= TASK DIRECTIONS =
This calls for a word-for-word copy of all the data, with each picture removed.

^^^^

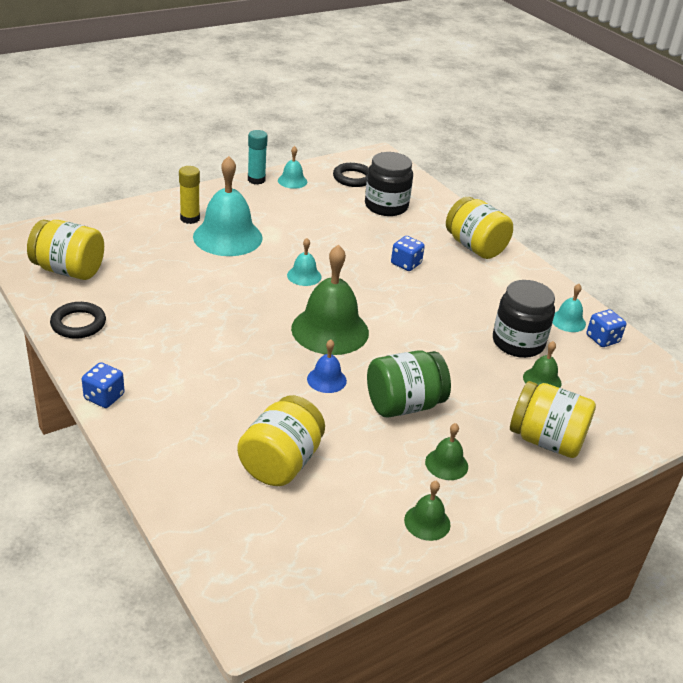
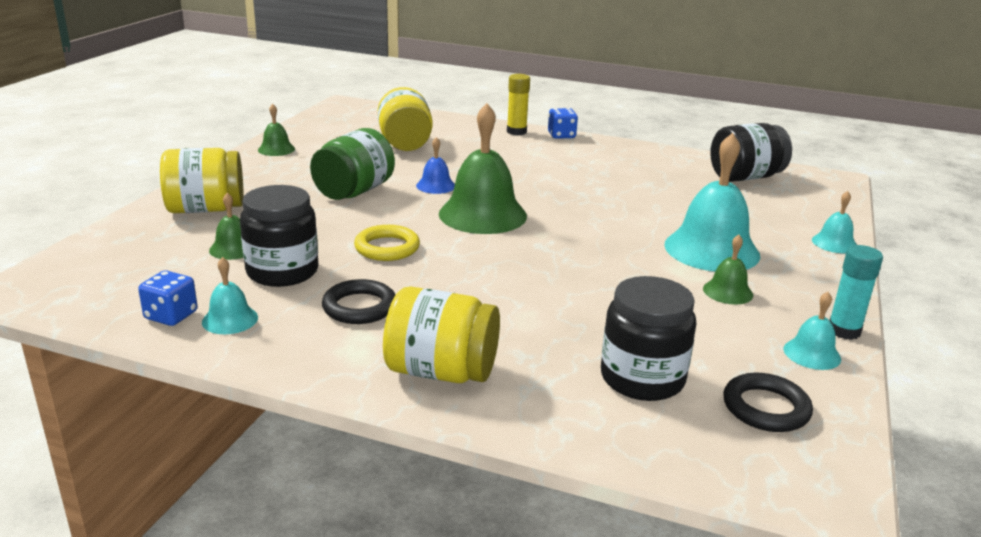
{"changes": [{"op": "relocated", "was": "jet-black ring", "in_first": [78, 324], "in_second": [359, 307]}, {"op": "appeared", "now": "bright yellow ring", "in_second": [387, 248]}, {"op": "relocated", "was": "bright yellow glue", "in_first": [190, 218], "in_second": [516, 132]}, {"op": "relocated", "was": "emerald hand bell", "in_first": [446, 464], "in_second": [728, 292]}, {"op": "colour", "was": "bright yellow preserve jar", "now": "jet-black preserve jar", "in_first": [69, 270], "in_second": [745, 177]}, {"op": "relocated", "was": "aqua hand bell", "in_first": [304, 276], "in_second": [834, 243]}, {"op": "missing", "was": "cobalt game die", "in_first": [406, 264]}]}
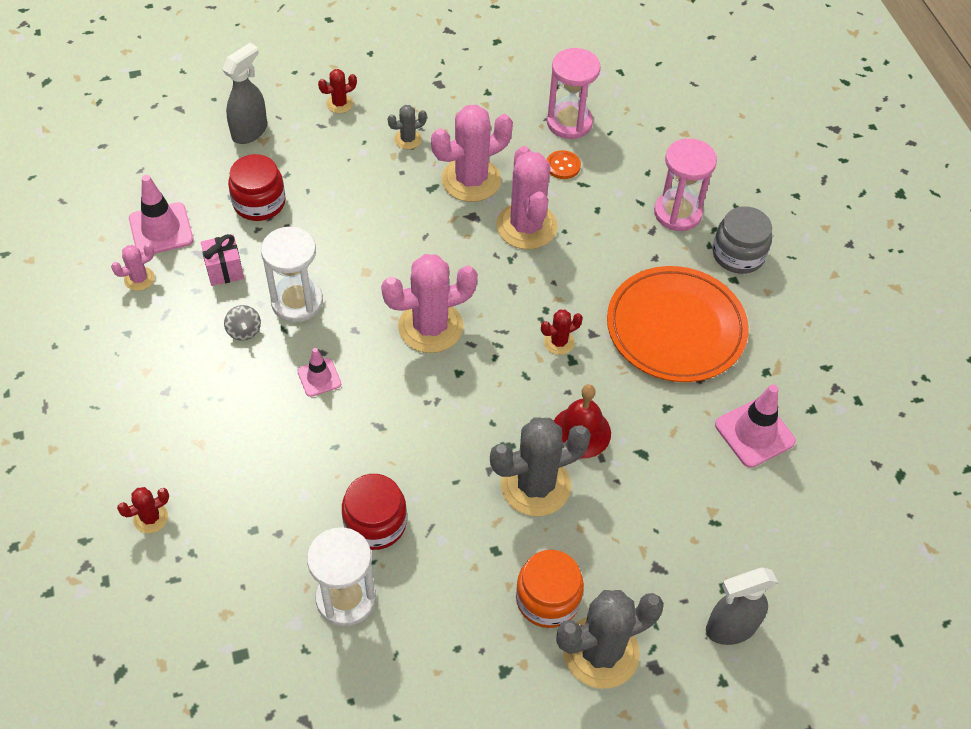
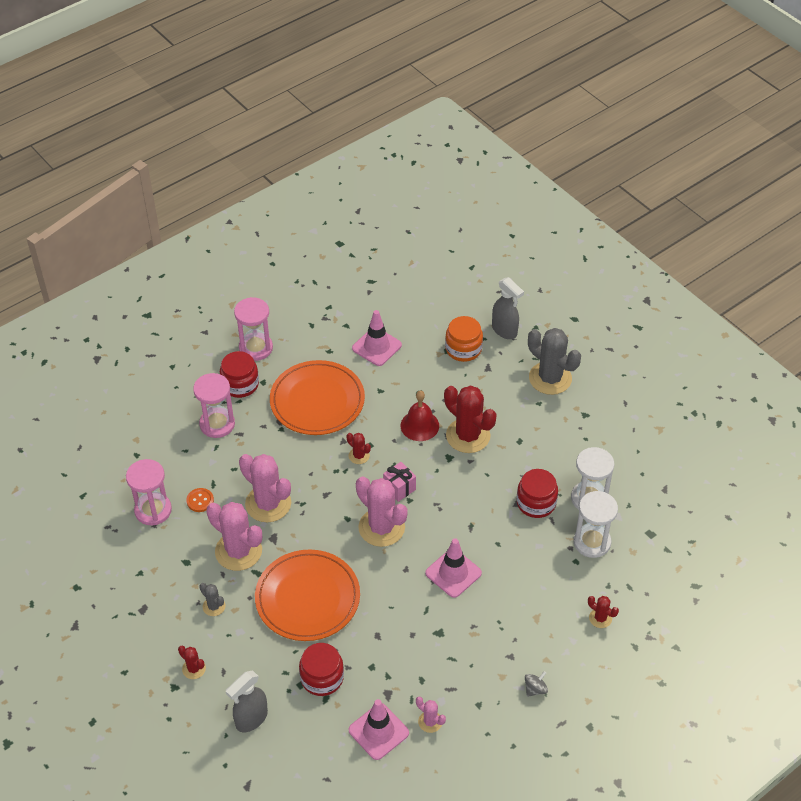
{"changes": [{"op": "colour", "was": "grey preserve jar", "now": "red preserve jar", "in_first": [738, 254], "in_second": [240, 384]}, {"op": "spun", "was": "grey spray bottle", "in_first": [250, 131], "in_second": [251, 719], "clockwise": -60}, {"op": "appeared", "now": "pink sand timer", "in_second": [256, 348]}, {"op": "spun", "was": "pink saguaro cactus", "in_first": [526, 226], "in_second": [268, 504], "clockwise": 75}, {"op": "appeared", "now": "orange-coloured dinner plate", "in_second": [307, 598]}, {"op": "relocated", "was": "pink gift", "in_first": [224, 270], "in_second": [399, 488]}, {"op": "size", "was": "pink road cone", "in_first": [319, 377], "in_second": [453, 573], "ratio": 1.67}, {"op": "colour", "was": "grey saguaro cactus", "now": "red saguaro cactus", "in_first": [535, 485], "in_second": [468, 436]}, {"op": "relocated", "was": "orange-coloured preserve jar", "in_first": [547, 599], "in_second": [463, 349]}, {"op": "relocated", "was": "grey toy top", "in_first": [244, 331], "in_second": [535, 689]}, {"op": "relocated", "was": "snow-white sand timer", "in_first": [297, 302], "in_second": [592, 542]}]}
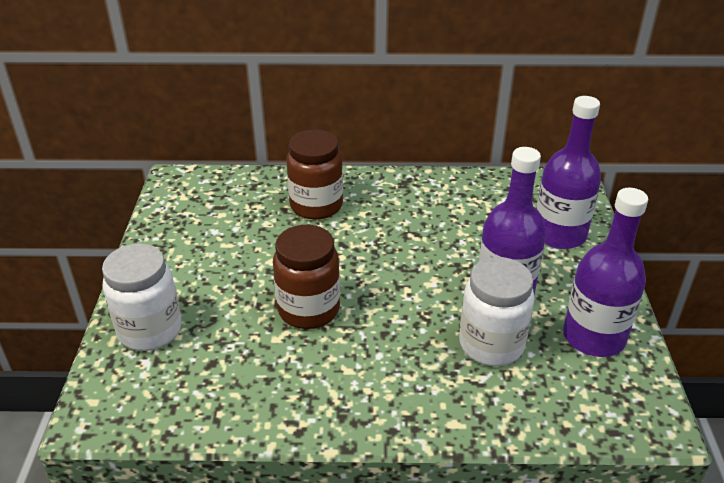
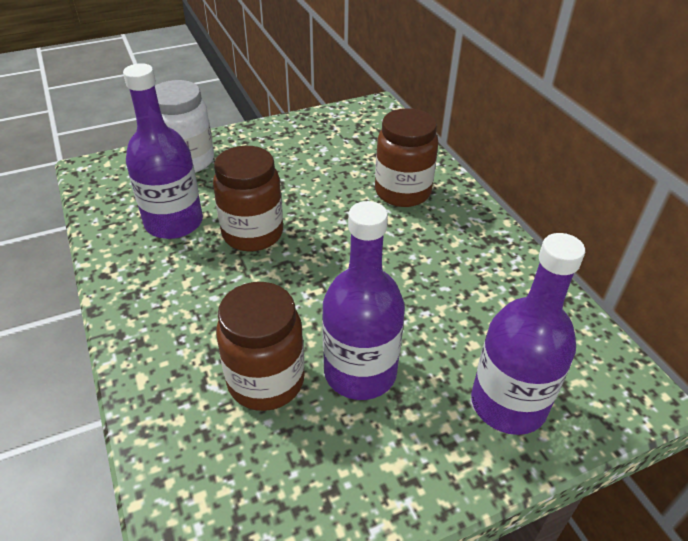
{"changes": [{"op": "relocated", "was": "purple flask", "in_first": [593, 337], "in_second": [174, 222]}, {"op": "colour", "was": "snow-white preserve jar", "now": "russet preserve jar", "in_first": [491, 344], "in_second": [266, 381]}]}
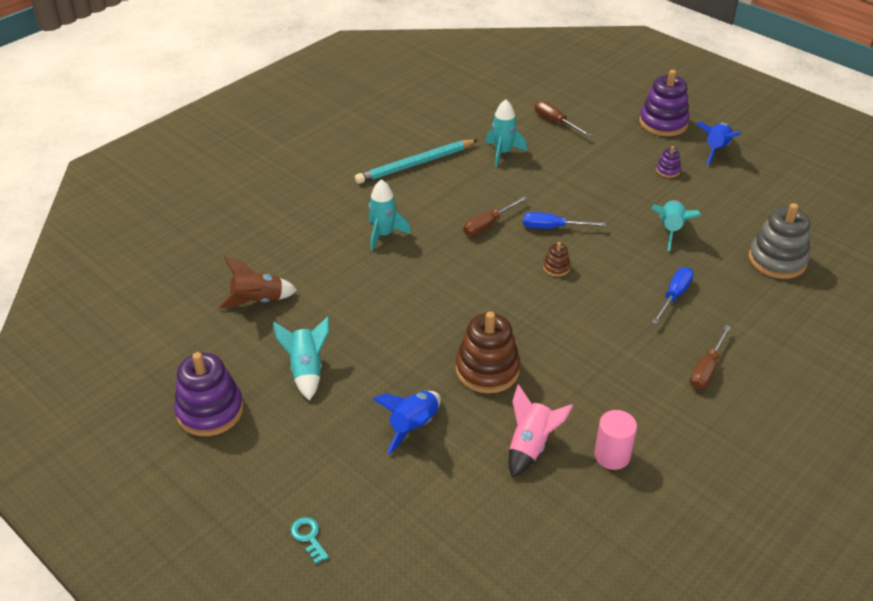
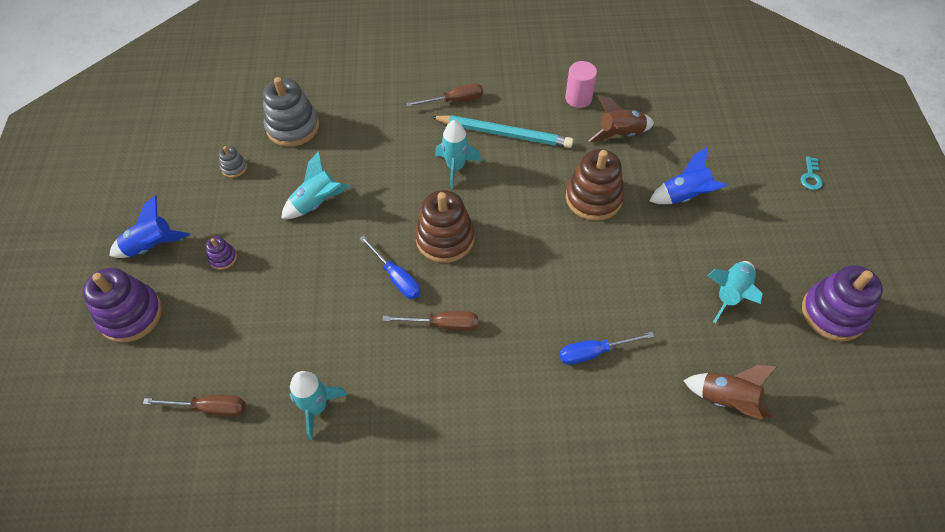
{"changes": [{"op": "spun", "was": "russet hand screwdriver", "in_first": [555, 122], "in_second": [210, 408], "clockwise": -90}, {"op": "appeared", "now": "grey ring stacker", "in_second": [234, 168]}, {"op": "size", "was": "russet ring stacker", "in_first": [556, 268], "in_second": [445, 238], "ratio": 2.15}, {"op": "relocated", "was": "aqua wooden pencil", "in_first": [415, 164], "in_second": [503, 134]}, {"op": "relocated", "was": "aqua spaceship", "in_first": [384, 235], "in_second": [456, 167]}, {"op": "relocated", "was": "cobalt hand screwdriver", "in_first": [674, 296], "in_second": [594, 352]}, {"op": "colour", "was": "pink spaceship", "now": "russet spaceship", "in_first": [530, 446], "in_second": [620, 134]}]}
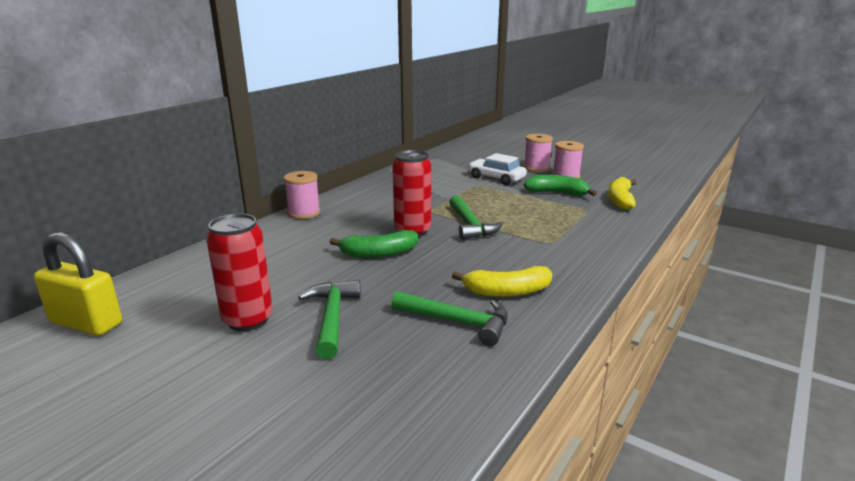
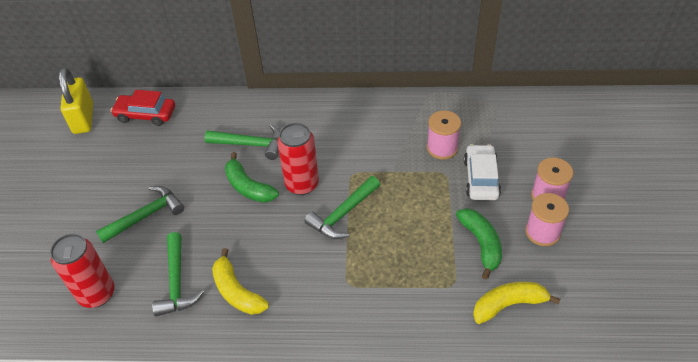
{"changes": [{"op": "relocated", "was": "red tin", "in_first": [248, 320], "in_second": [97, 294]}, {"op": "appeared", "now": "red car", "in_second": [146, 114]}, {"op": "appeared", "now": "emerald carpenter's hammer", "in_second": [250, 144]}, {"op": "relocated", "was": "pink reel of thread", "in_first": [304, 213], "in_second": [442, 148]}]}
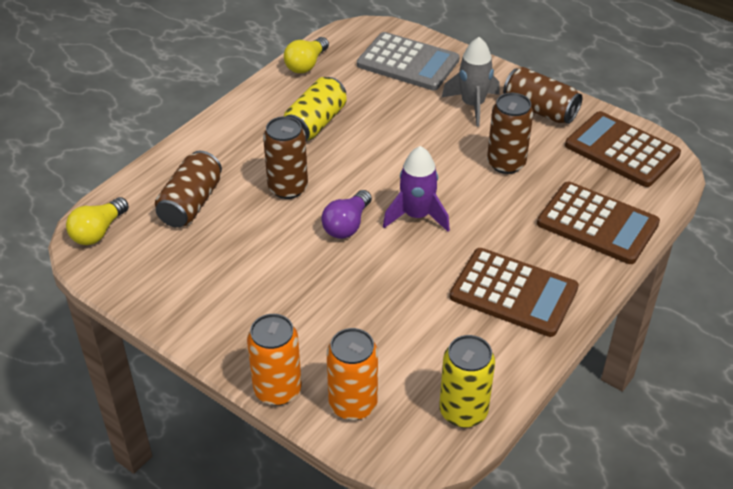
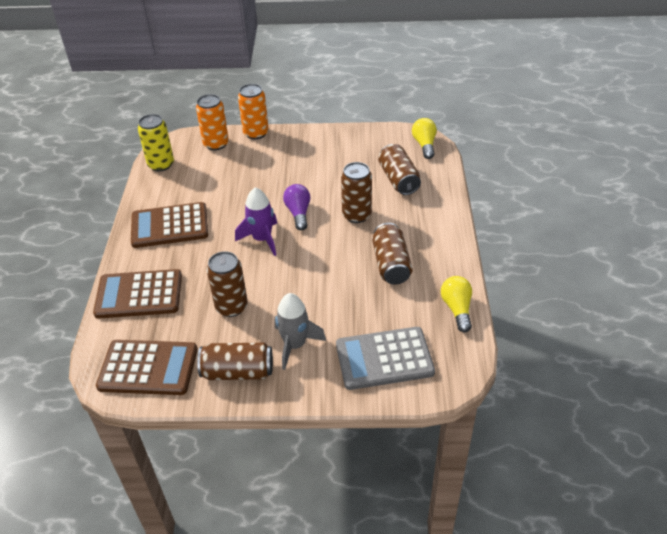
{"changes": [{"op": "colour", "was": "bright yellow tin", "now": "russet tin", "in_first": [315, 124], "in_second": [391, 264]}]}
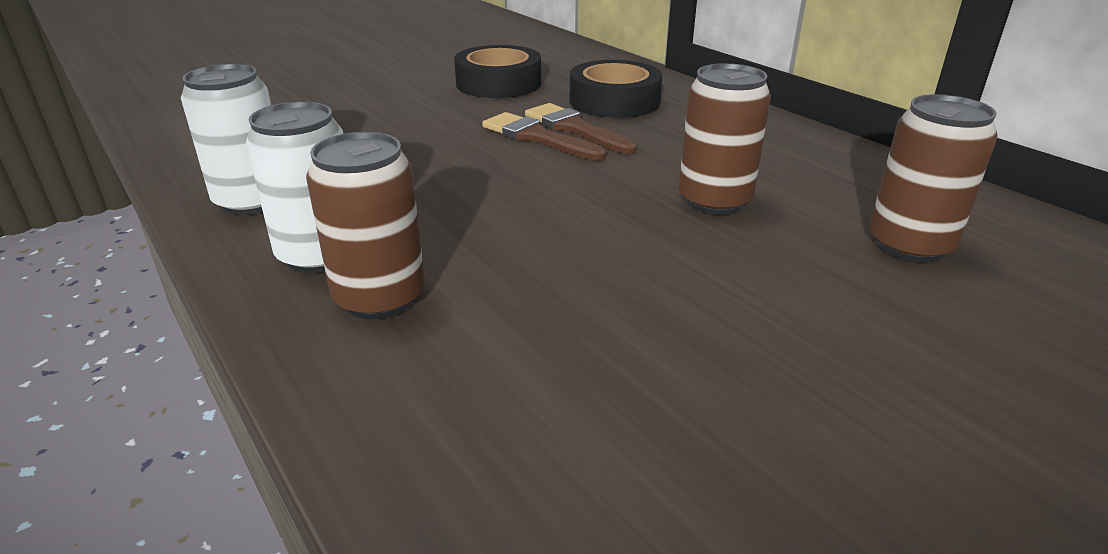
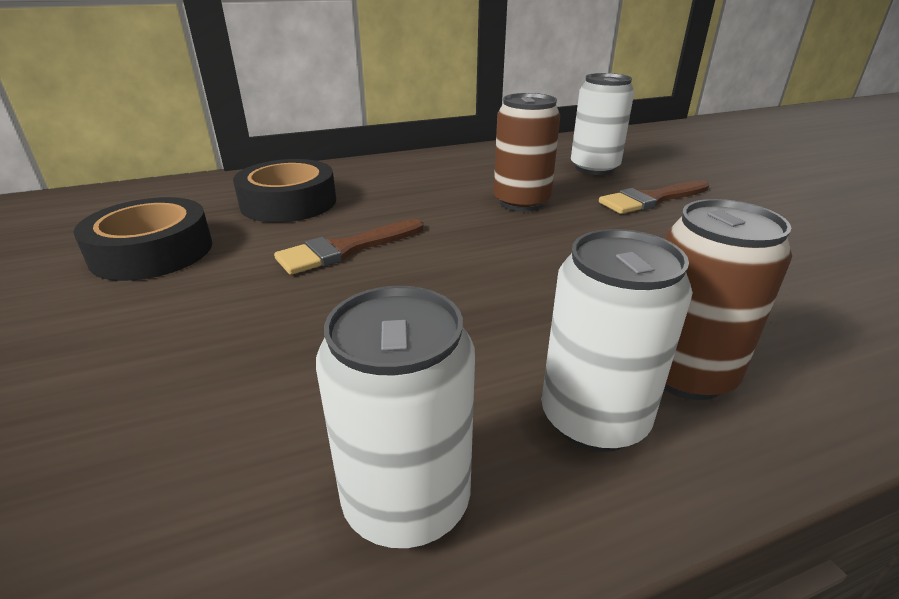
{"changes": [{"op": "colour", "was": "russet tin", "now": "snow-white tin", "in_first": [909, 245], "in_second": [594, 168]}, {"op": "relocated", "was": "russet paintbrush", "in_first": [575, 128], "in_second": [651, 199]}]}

^^^^

= OUTPUT OF THE EXERCISE =
{"changes": [{"op": "relocated", "was": "jet-black ring", "in_first": [78, 324], "in_second": [359, 307]}, {"op": "appeared", "now": "bright yellow ring", "in_second": [387, 248]}, {"op": "relocated", "was": "bright yellow glue", "in_first": [190, 218], "in_second": [516, 132]}, {"op": "relocated", "was": "emerald hand bell", "in_first": [446, 464], "in_second": [728, 292]}, {"op": "colour", "was": "bright yellow preserve jar", "now": "jet-black preserve jar", "in_first": [69, 270], "in_second": [745, 177]}, {"op": "relocated", "was": "aqua hand bell", "in_first": [304, 276], "in_second": [834, 243]}, {"op": "missing", "was": "cobalt game die", "in_first": [406, 264]}]}
{"changes": [{"op": "colour", "was": "grey preserve jar", "now": "red preserve jar", "in_first": [738, 254], "in_second": [240, 384]}, {"op": "spun", "was": "grey spray bottle", "in_first": [250, 131], "in_second": [251, 719], "clockwise": -60}, {"op": "appeared", "now": "pink sand timer", "in_second": [256, 348]}, {"op": "spun", "was": "pink saguaro cactus", "in_first": [526, 226], "in_second": [268, 504], "clockwise": 75}, {"op": "appeared", "now": "orange-coloured dinner plate", "in_second": [307, 598]}, {"op": "relocated", "was": "pink gift", "in_first": [224, 270], "in_second": [399, 488]}, {"op": "size", "was": "pink road cone", "in_first": [319, 377], "in_second": [453, 573], "ratio": 1.67}, {"op": "colour", "was": "grey saguaro cactus", "now": "red saguaro cactus", "in_first": [535, 485], "in_second": [468, 436]}, {"op": "relocated", "was": "orange-coloured preserve jar", "in_first": [547, 599], "in_second": [463, 349]}, {"op": "relocated", "was": "grey toy top", "in_first": [244, 331], "in_second": [535, 689]}, {"op": "relocated", "was": "snow-white sand timer", "in_first": [297, 302], "in_second": [592, 542]}]}
{"changes": [{"op": "relocated", "was": "purple flask", "in_first": [593, 337], "in_second": [174, 222]}, {"op": "colour", "was": "snow-white preserve jar", "now": "russet preserve jar", "in_first": [491, 344], "in_second": [266, 381]}]}
{"changes": [{"op": "spun", "was": "russet hand screwdriver", "in_first": [555, 122], "in_second": [210, 408], "clockwise": -90}, {"op": "appeared", "now": "grey ring stacker", "in_second": [234, 168]}, {"op": "size", "was": "russet ring stacker", "in_first": [556, 268], "in_second": [445, 238], "ratio": 2.15}, {"op": "relocated", "was": "aqua wooden pencil", "in_first": [415, 164], "in_second": [503, 134]}, {"op": "relocated", "was": "aqua spaceship", "in_first": [384, 235], "in_second": [456, 167]}, {"op": "relocated", "was": "cobalt hand screwdriver", "in_first": [674, 296], "in_second": [594, 352]}, {"op": "colour", "was": "pink spaceship", "now": "russet spaceship", "in_first": [530, 446], "in_second": [620, 134]}]}
{"changes": [{"op": "relocated", "was": "red tin", "in_first": [248, 320], "in_second": [97, 294]}, {"op": "appeared", "now": "red car", "in_second": [146, 114]}, {"op": "appeared", "now": "emerald carpenter's hammer", "in_second": [250, 144]}, {"op": "relocated", "was": "pink reel of thread", "in_first": [304, 213], "in_second": [442, 148]}]}
{"changes": [{"op": "colour", "was": "bright yellow tin", "now": "russet tin", "in_first": [315, 124], "in_second": [391, 264]}]}
{"changes": [{"op": "colour", "was": "russet tin", "now": "snow-white tin", "in_first": [909, 245], "in_second": [594, 168]}, {"op": "relocated", "was": "russet paintbrush", "in_first": [575, 128], "in_second": [651, 199]}]}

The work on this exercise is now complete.